### Your task
The stretch from the line with "D3: diode (A" through the line with "JP2 pin 2: N16 -> GND" in the records below: write it out exactly, and nothing else.

### Extracted material
========

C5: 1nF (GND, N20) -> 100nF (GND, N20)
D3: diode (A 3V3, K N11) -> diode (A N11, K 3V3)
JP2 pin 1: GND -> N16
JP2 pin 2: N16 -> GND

========

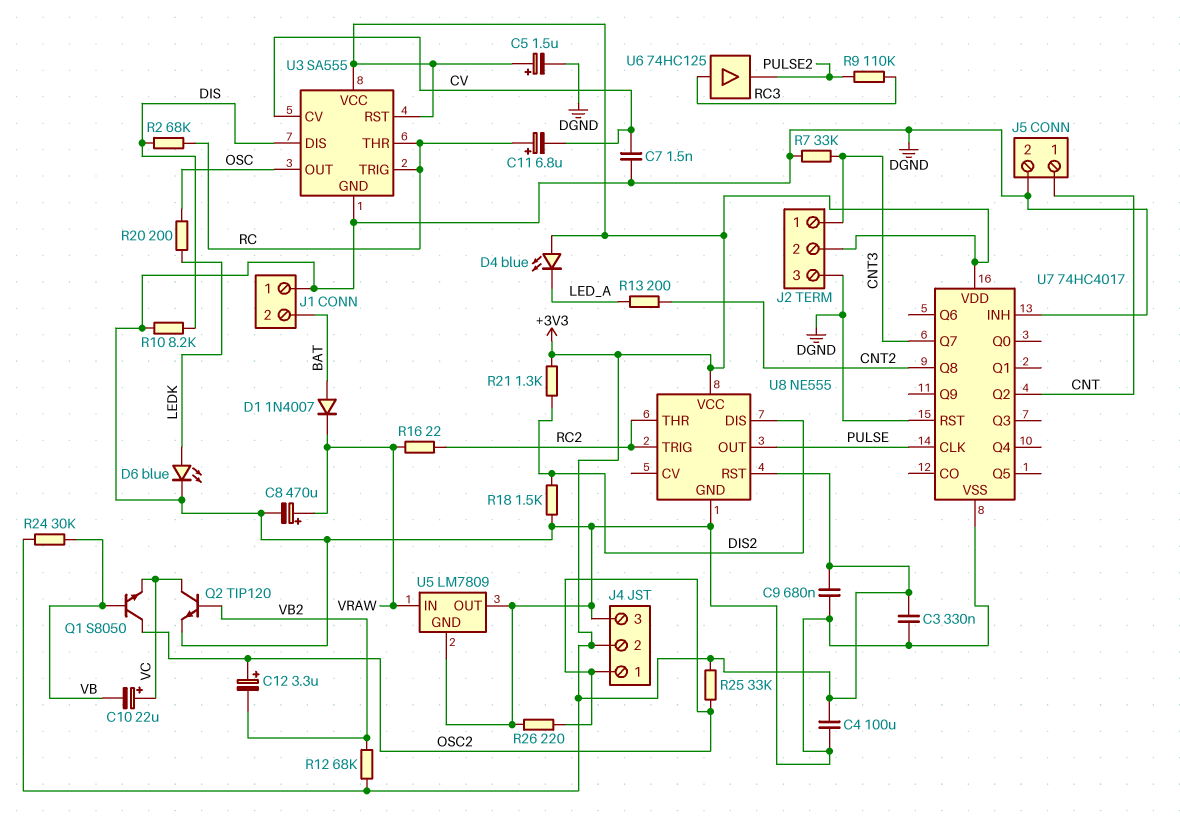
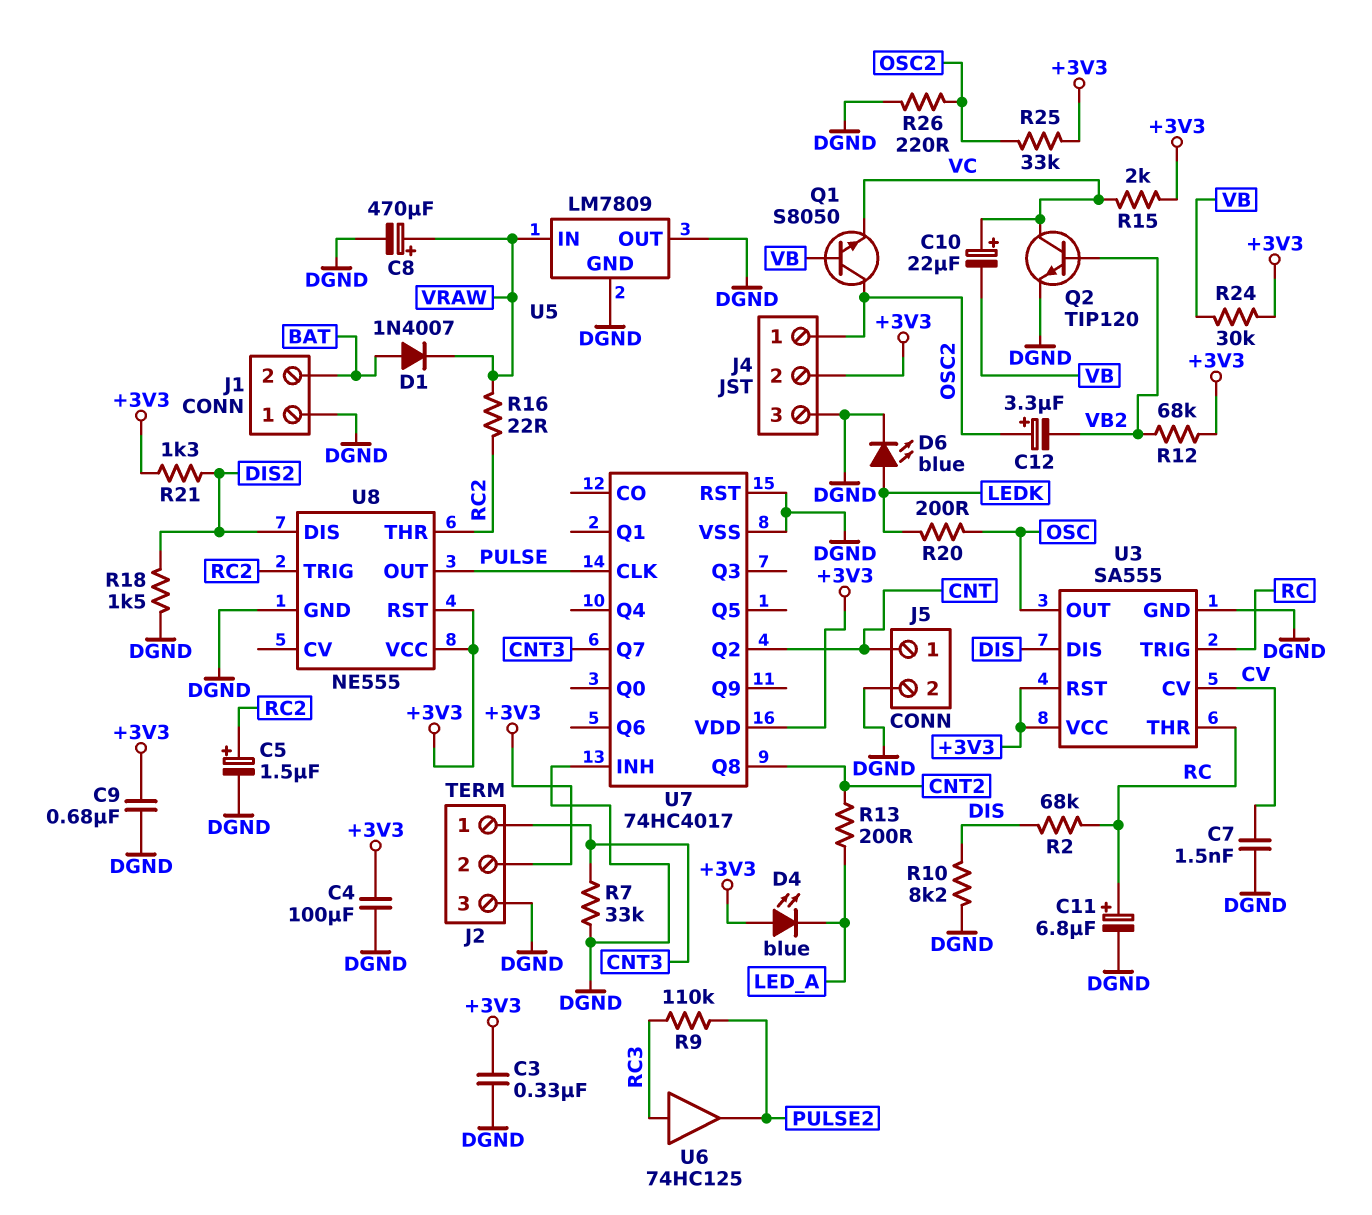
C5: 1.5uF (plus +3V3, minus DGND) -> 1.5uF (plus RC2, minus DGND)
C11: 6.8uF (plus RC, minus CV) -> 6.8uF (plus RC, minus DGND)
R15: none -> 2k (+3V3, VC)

========

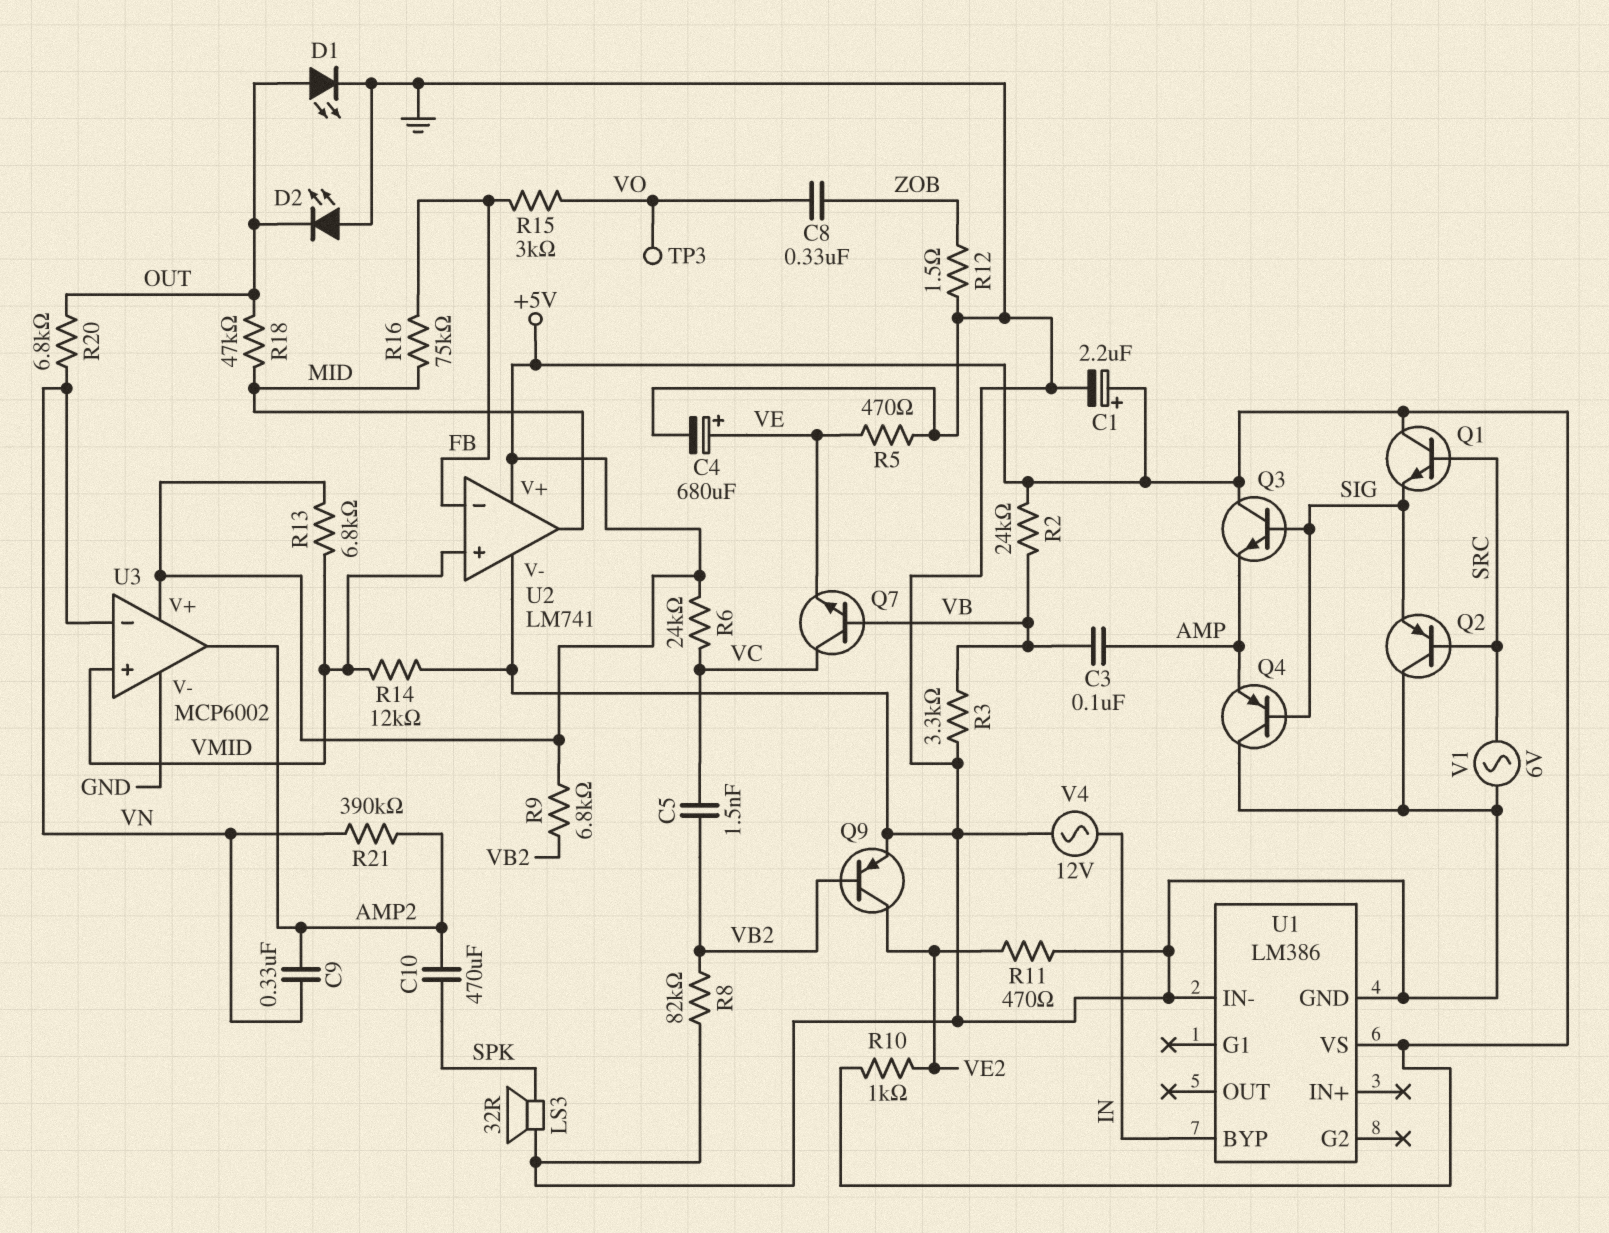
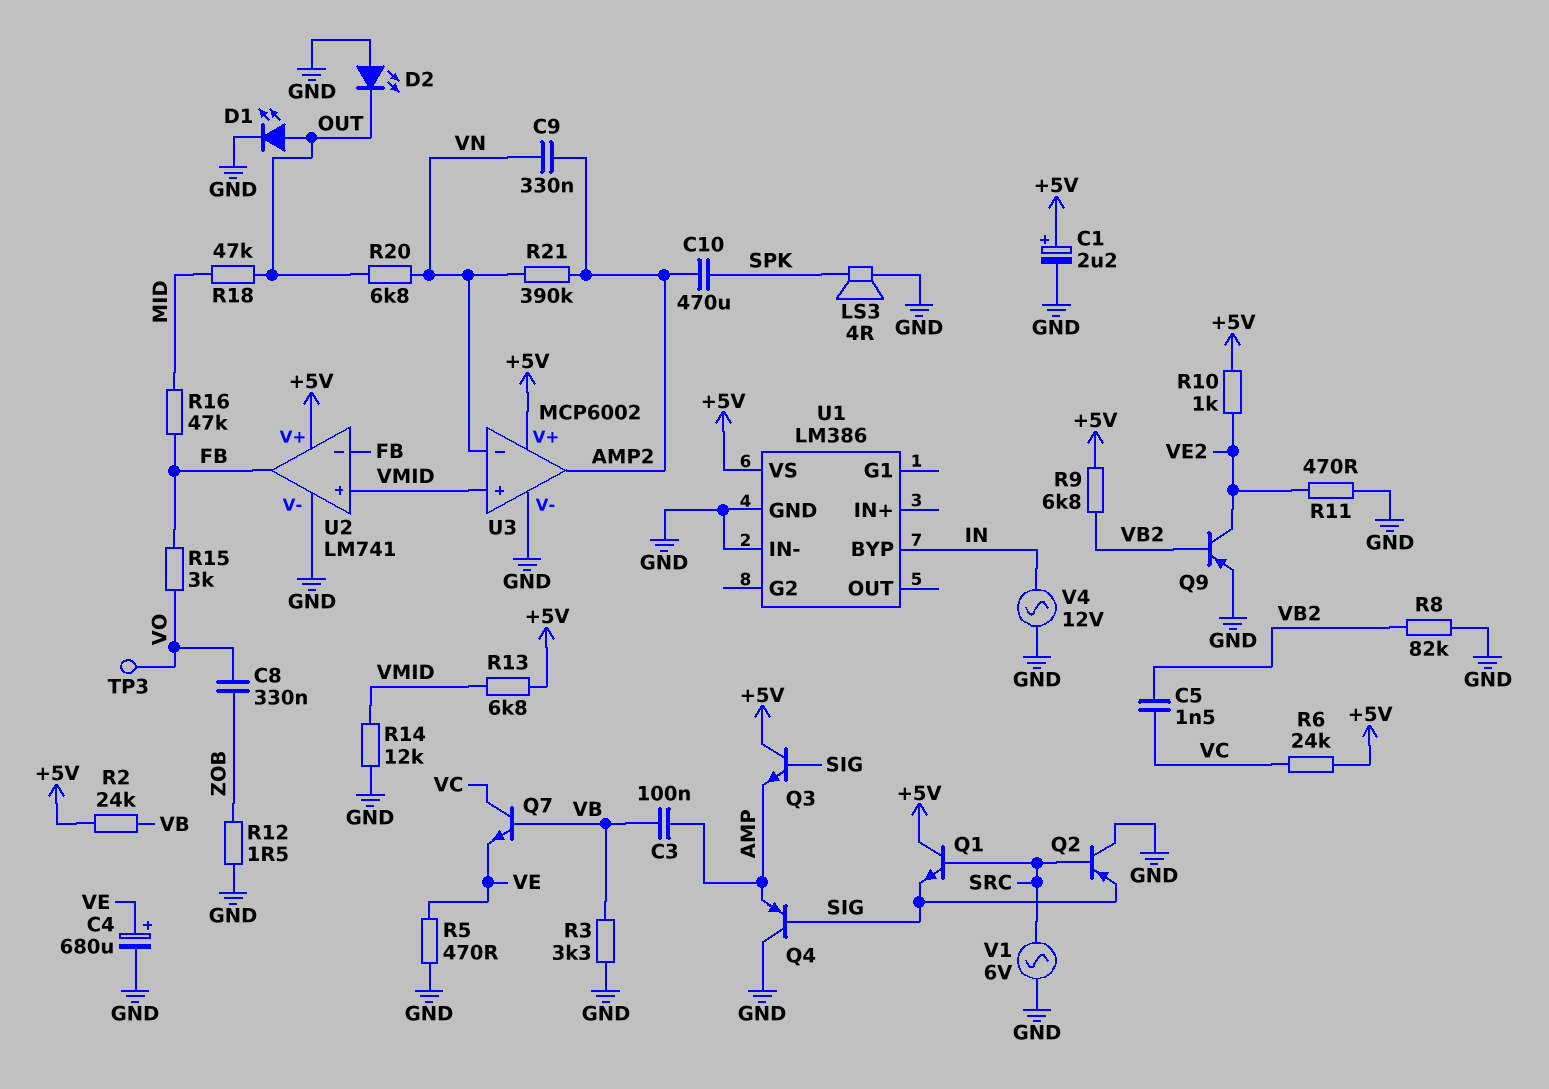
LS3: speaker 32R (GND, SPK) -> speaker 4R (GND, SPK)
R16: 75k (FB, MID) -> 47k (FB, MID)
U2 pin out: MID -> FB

========

### Answer for the task
D3: diode (A 3V3, K N11) -> diode (A N11, K 3V3)
JP2 pin 1: GND -> N16
JP2 pin 2: N16 -> GND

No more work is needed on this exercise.